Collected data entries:
--------------------------------------------------

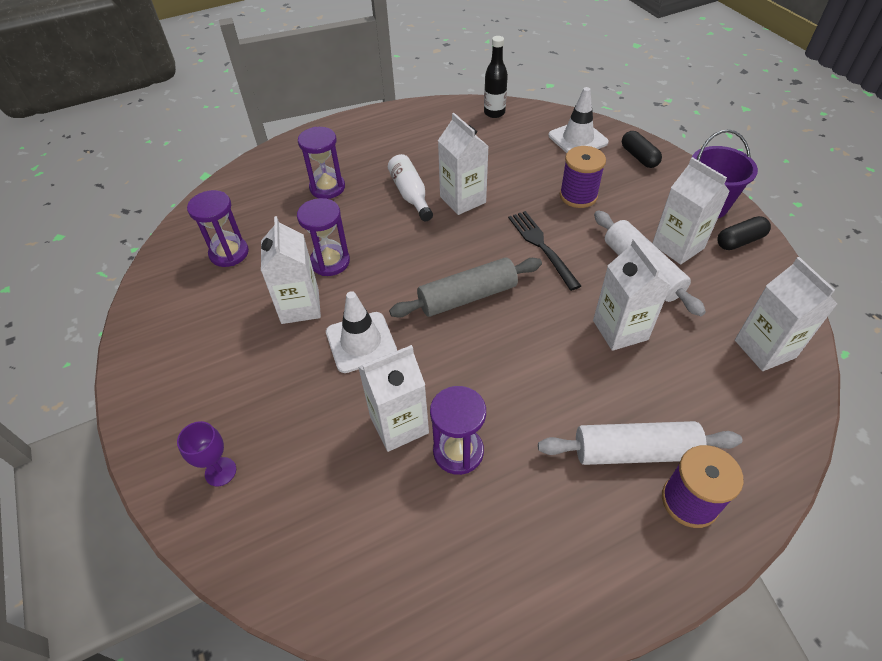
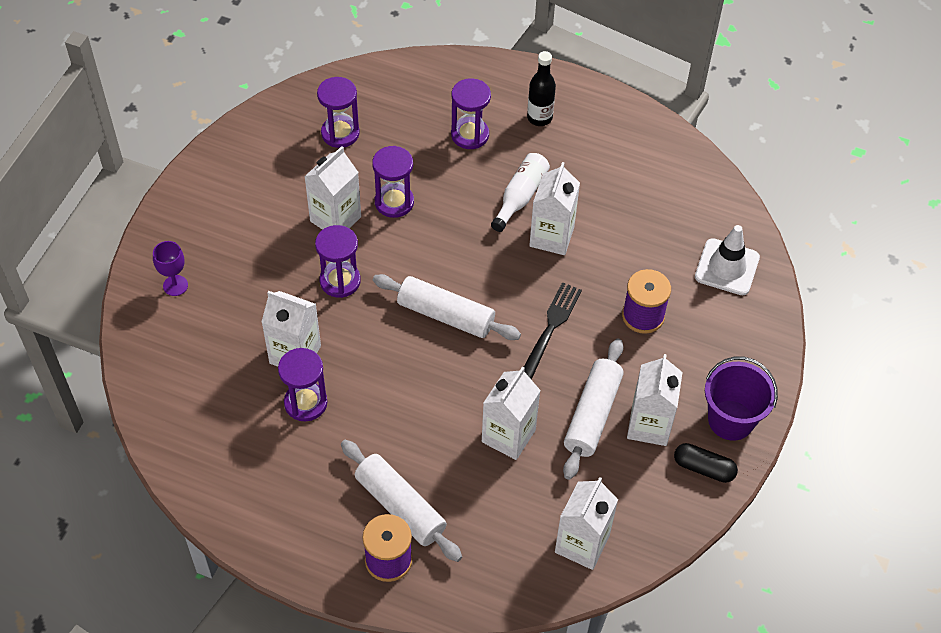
camera: 45 degrees right, 5 degrees up
white traffic cone [326,291,397,373] -> purple hourglass [315,225,361,298]
grey rolling pin [389,258,542,318] -> white rolling pin [373,274,521,340]
black bottle [484,36,508,118] -> black bottle moved to [527,51,556,126]
black capsule [622,131,662,168] -> none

--------------------------------------------------

The answer must be the lines from the one containing "white traffic cone" through the last line of the records, copied exactly, with nothing else.

white traffic cone [326,291,397,373] -> purple hourglass [315,225,361,298]
grey rolling pin [389,258,542,318] -> white rolling pin [373,274,521,340]
black bottle [484,36,508,118] -> black bottle moved to [527,51,556,126]
black capsule [622,131,662,168] -> none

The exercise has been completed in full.